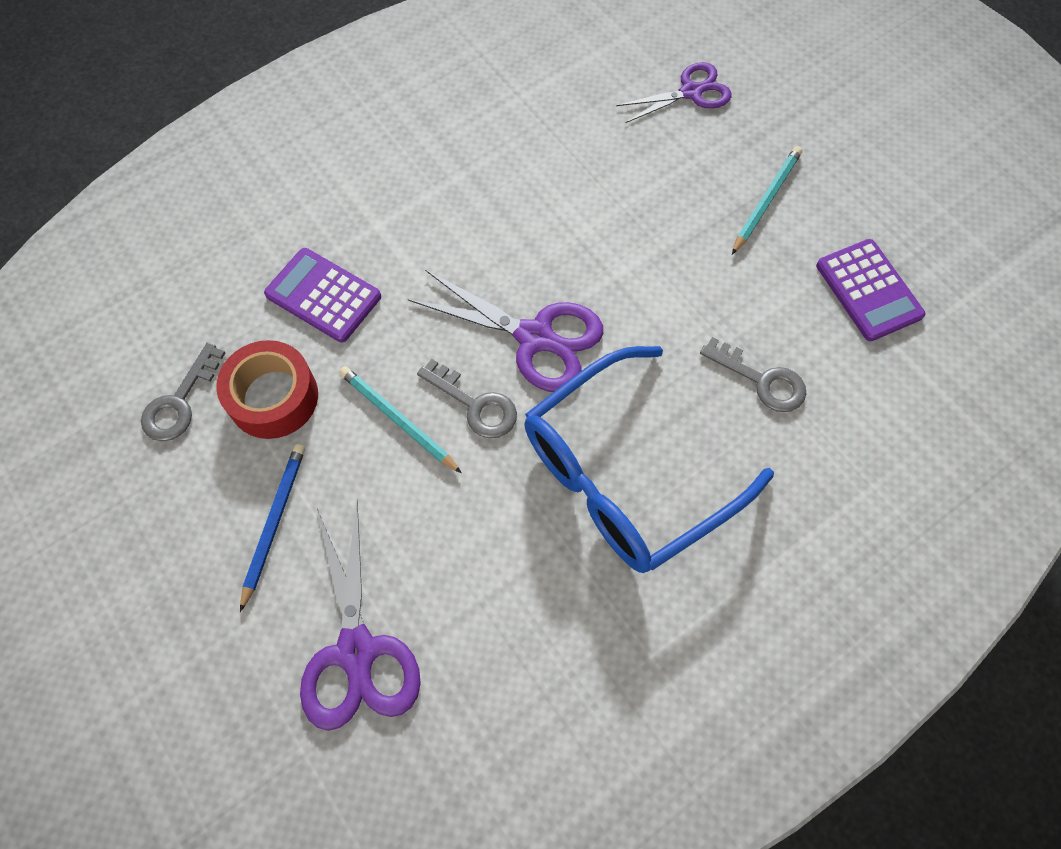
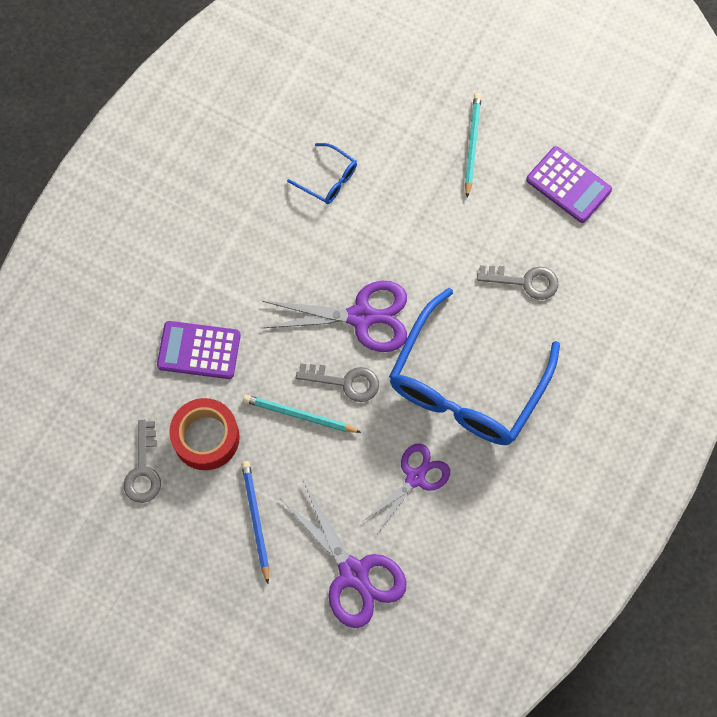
camera: 25 degrees left, 5 degrees up
purple scissors [616,62,732,123] -> purple scissors moved to [363,443,450,533]
none -> blue glasses [287,143,357,204]

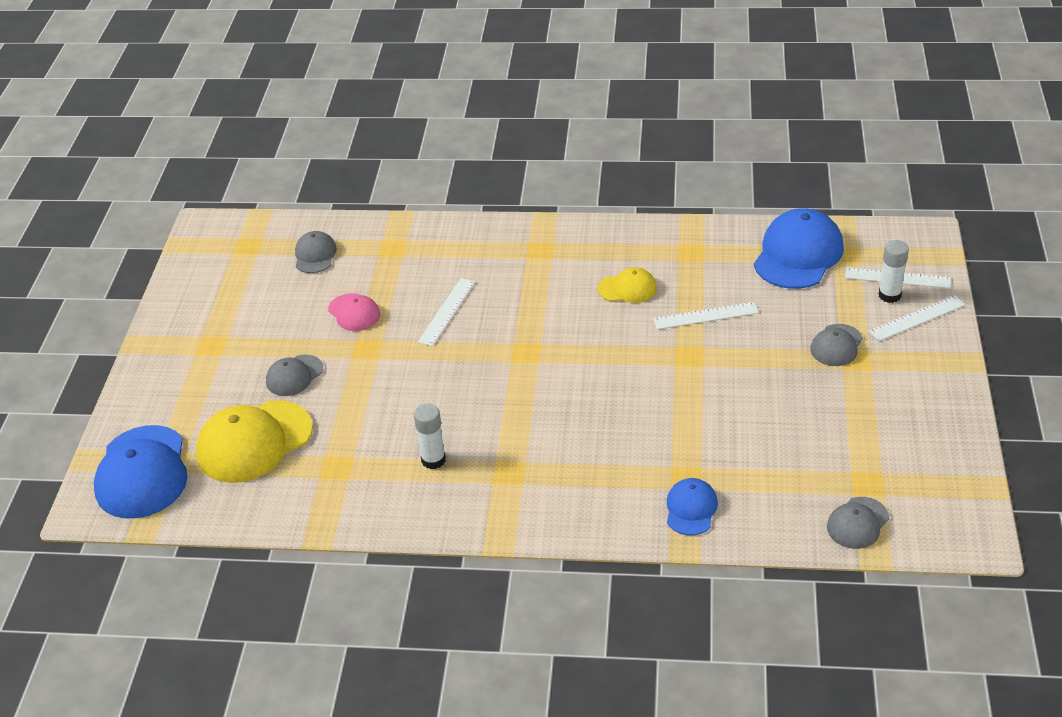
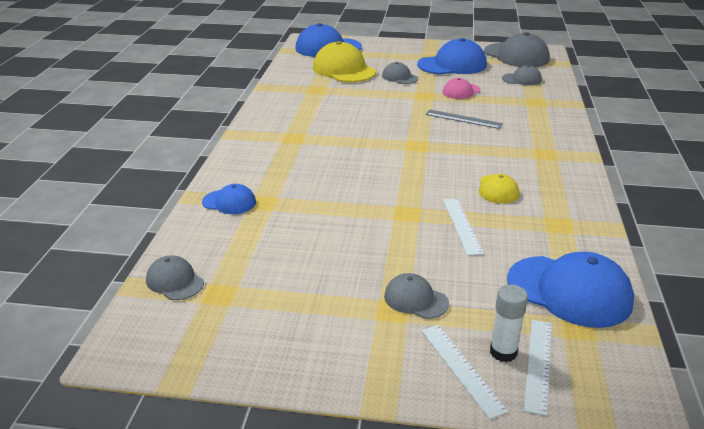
camera: 90 degrees right, 10 degrees down
white glue stick [414,404,446,469] -> none
white ruler [418,278,475,346] -> grey ruler [425,110,503,129]
none -> blue cap [417,38,487,75]
none -> grey cap [484,32,550,67]

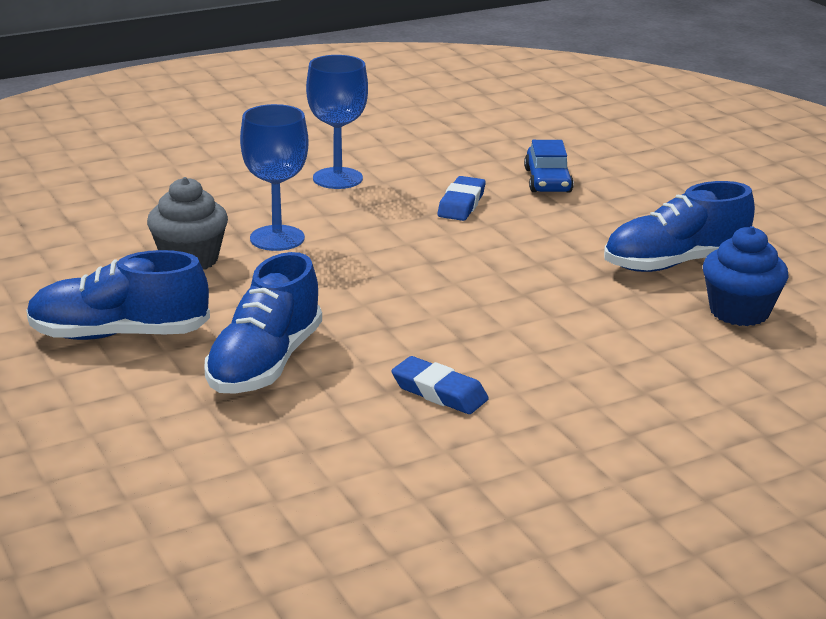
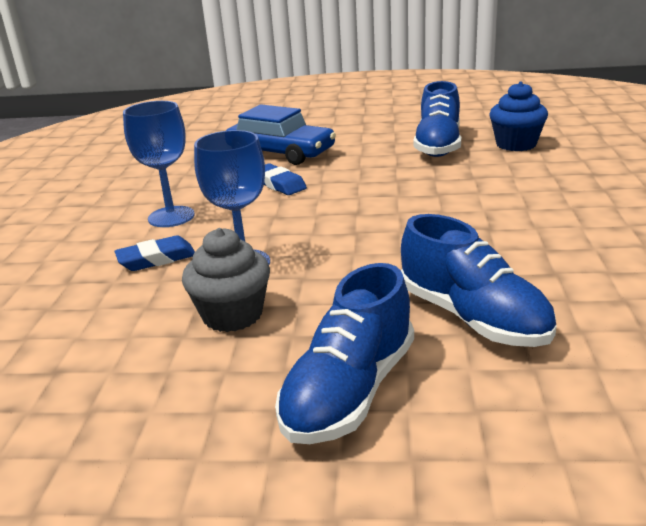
camera: 55 degrees left, 0 degrees up
blue eraser [391,356,489,414] -> blue eraser moved to [114,236,195,271]
blue car [524,140,574,193] -> blue car [226,105,336,165], size x1.61

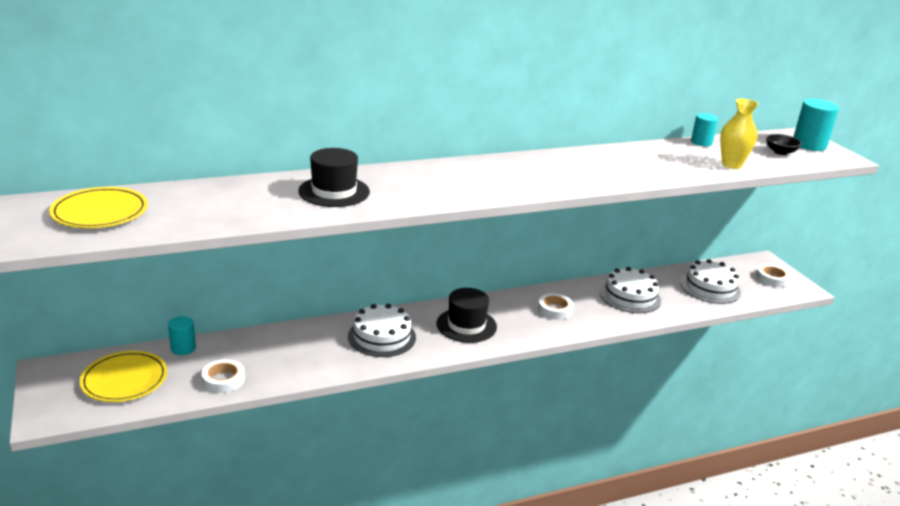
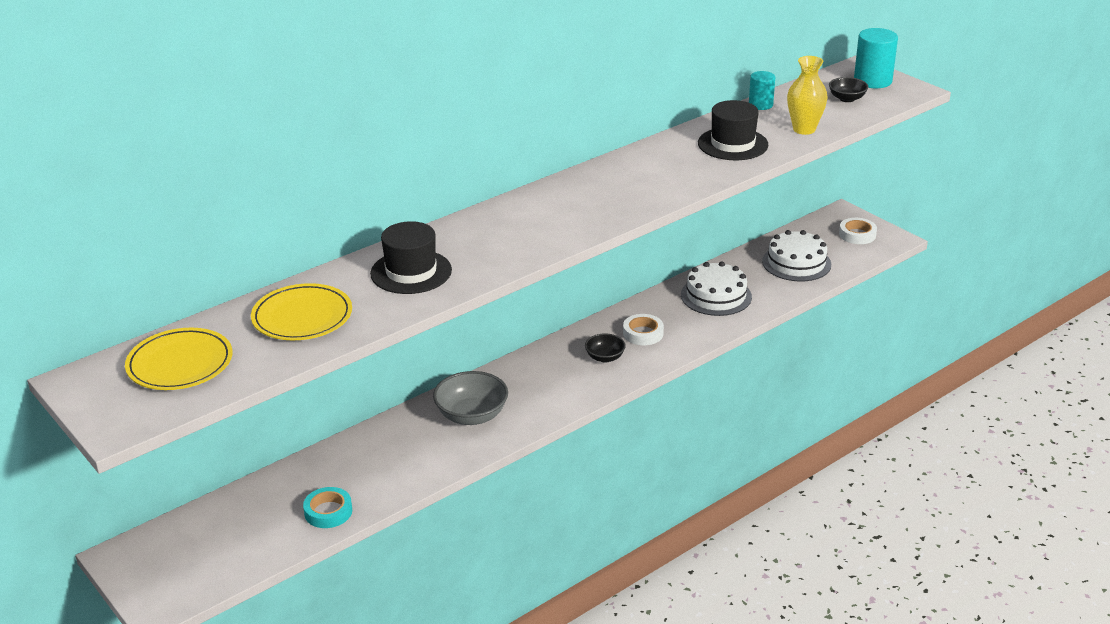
camera: 15 degrees left, 5 degrees up
yellow plate [80,351,167,402] -> yellow plate moved to [251,283,352,340]
turquoise cylinder [168,316,196,355] -> none
white tape [202,359,245,393] -> turquoise tape [303,487,352,528]
white cake [348,304,416,357] -> grey bowl [433,371,508,425]
black hat [437,288,497,343] -> black hat moved to [698,100,768,160]
none -> black bowl [585,334,626,363]

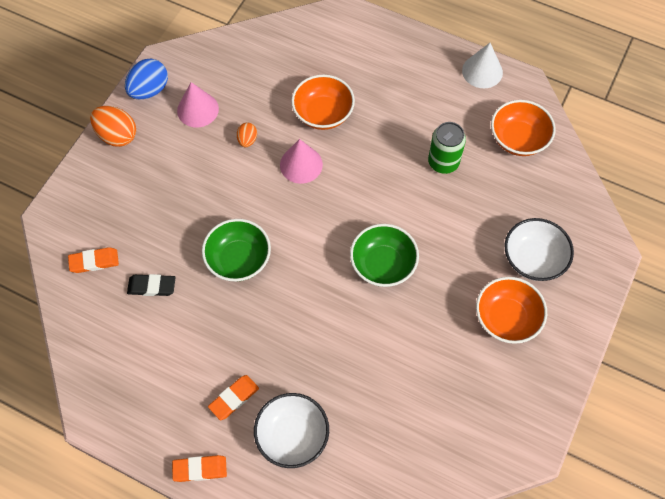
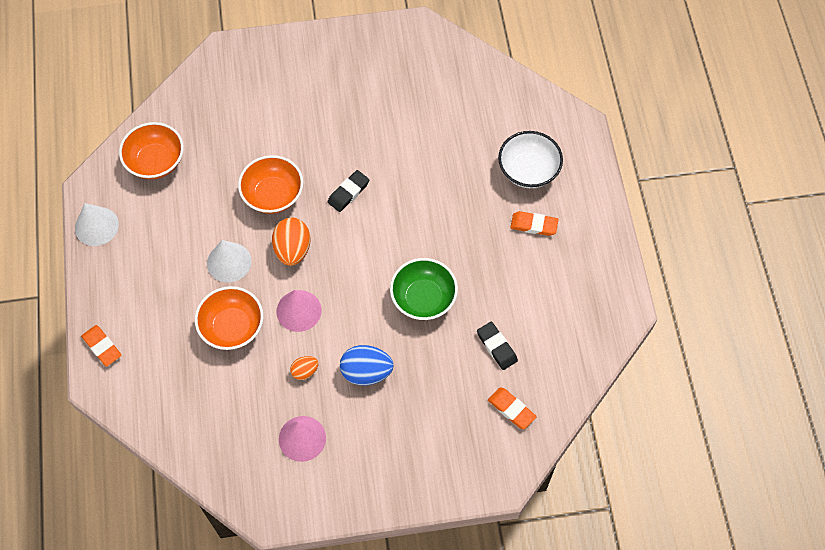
camera: 125 degrees left, 0 degrees up
orange egg [90,106,136,147] -> orange egg moved to [272,217,310,266]
blue egg [125,58,168,100] -> blue egg moved to [340,345,394,385]
orange eraser [172,455,227,482] -> orange eraser moved to [81,325,122,367]
green bowl [350,224,419,287] -> black eraser [327,170,370,212]
green can [428,122,466,174] -> none
orange bowl [476,277,547,344] -> orange bowl moved to [238,155,303,214]
white bowl [505,218,574,281] -> none
none -> white cone [207,240,251,282]

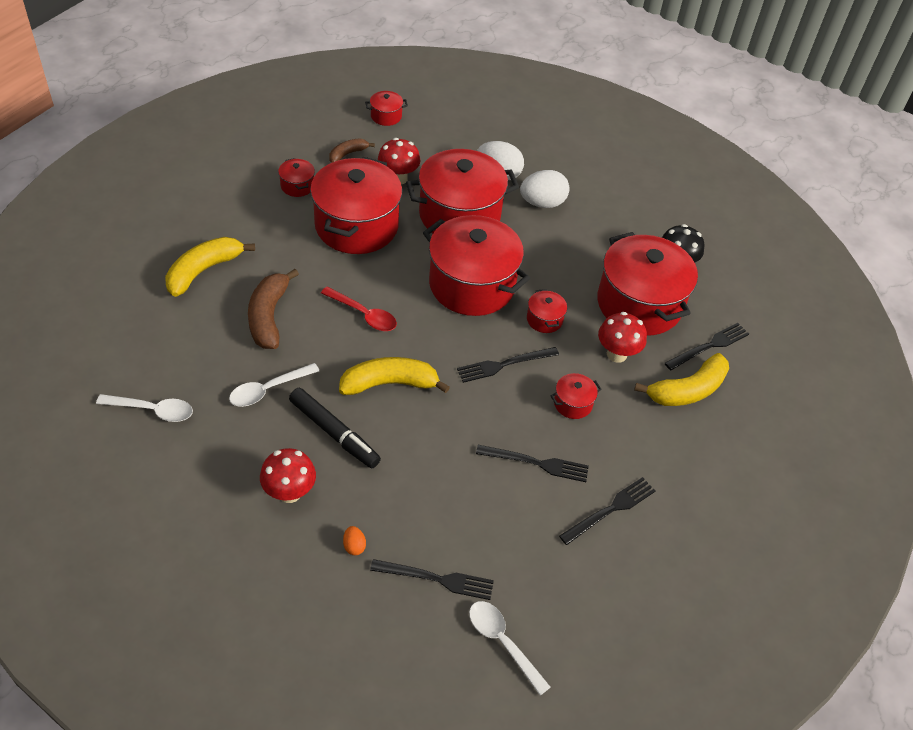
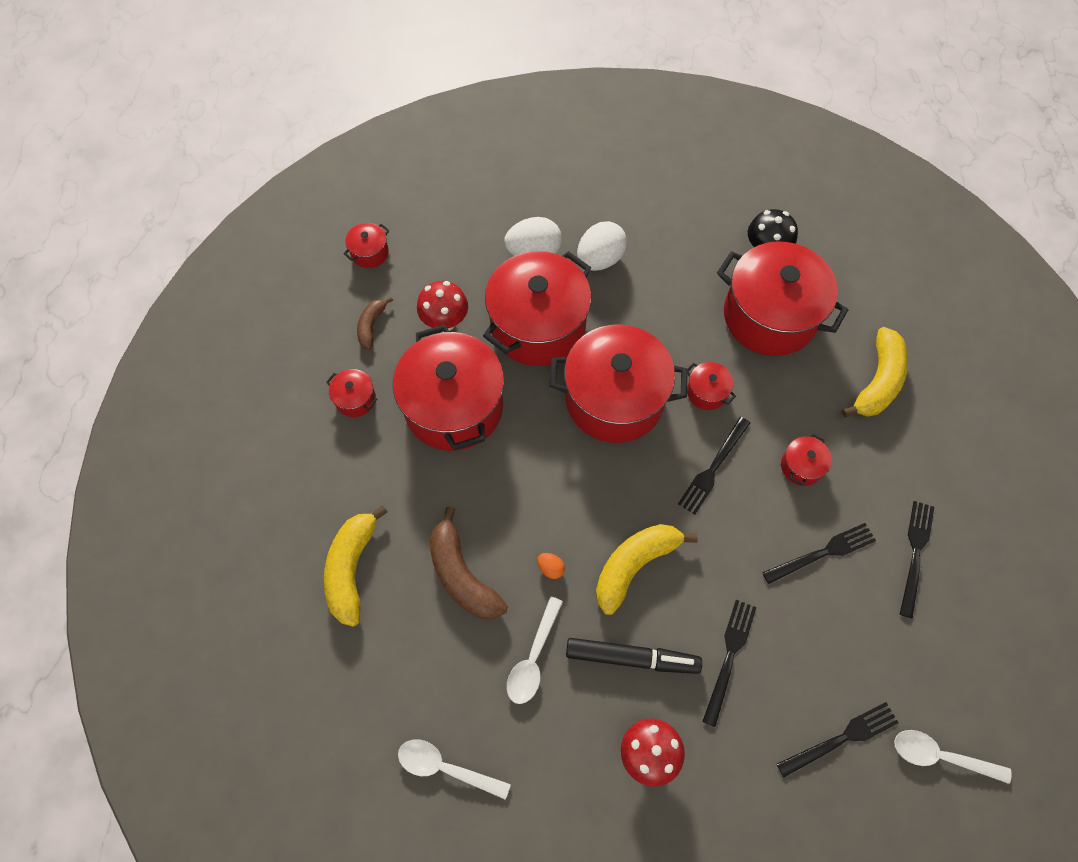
camera: 30 degrees left, 15 degrees up
white spoon [96,394,193,422] -> white spoon turned 135 degrees counterclockwise [398,739,511,800]
red spoon [321,287,397,331] -> none
orange egg [343,526,366,555] -> orange egg moved to [537,553,565,579]
red mushroom [598,312,647,363] -> none
black fork [665,323,749,370] -> black fork moved to [702,600,757,727]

-----

= Your goal =
What you write must match, line for line, the lines from the one with "none -> blue cap [417,38,487,75]" through the last line of the data above, minus the pictures.

= Solution for this exercise =
none -> blue cap [417,38,487,75]
none -> grey cap [484,32,550,67]

camera: 55 degrees left, 0 degrees up
blue eraser [391,356,489,414] -> blue eraser moved to [114,236,195,271]
blue car [524,140,574,193] -> blue car [226,105,336,165], size x1.61

camera: 15 degrees left, 5 degrees up
yellow plate [80,351,167,402] -> yellow plate moved to [251,283,352,340]
turquoise cylinder [168,316,196,355] -> none
white tape [202,359,245,393] -> turquoise tape [303,487,352,528]
white cake [348,304,416,357] -> grey bowl [433,371,508,425]
black hat [437,288,497,343] -> black hat moved to [698,100,768,160]
none -> black bowl [585,334,626,363]

camera: 125 degrees left, 0 degrees up
orange egg [90,106,136,147] -> orange egg moved to [272,217,310,266]
blue egg [125,58,168,100] -> blue egg moved to [340,345,394,385]
orange eraser [172,455,227,482] -> orange eraser moved to [81,325,122,367]
green bowl [350,224,419,287] -> black eraser [327,170,370,212]
green can [428,122,466,174] -> none
orange bowl [476,277,547,344] -> orange bowl moved to [238,155,303,214]
white bowl [505,218,574,281] -> none
none -> white cone [207,240,251,282]

camera: 30 degrees left, 15 degrees up
white spoon [96,394,193,422] -> white spoon turned 135 degrees counterclockwise [398,739,511,800]
red spoon [321,287,397,331] -> none
orange egg [343,526,366,555] -> orange egg moved to [537,553,565,579]
red mushroom [598,312,647,363] -> none
black fork [665,323,749,370] -> black fork moved to [702,600,757,727]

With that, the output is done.